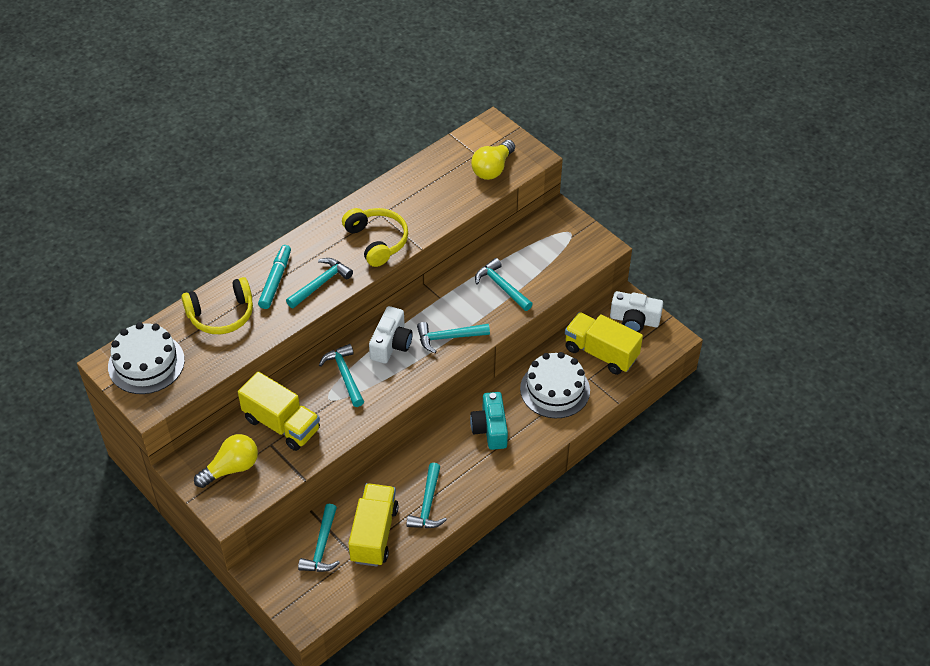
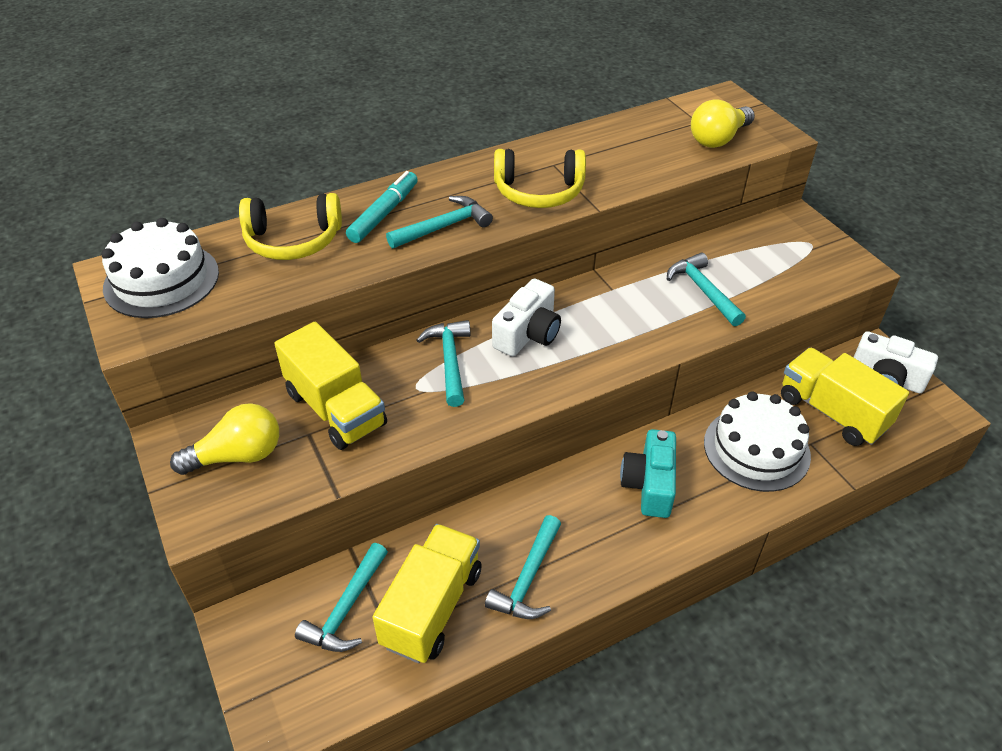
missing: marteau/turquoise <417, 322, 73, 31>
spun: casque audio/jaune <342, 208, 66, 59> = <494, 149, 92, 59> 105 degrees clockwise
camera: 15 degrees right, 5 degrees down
------------
__Activity__
Leaving out the pictures, repeat the data above exactly.

__Exercise output__
missing: marteau/turquoise <417, 322, 73, 31>
spun: casque audio/jaune <342, 208, 66, 59> = <494, 149, 92, 59> 105 degrees clockwise
camera: 15 degrees right, 5 degrees down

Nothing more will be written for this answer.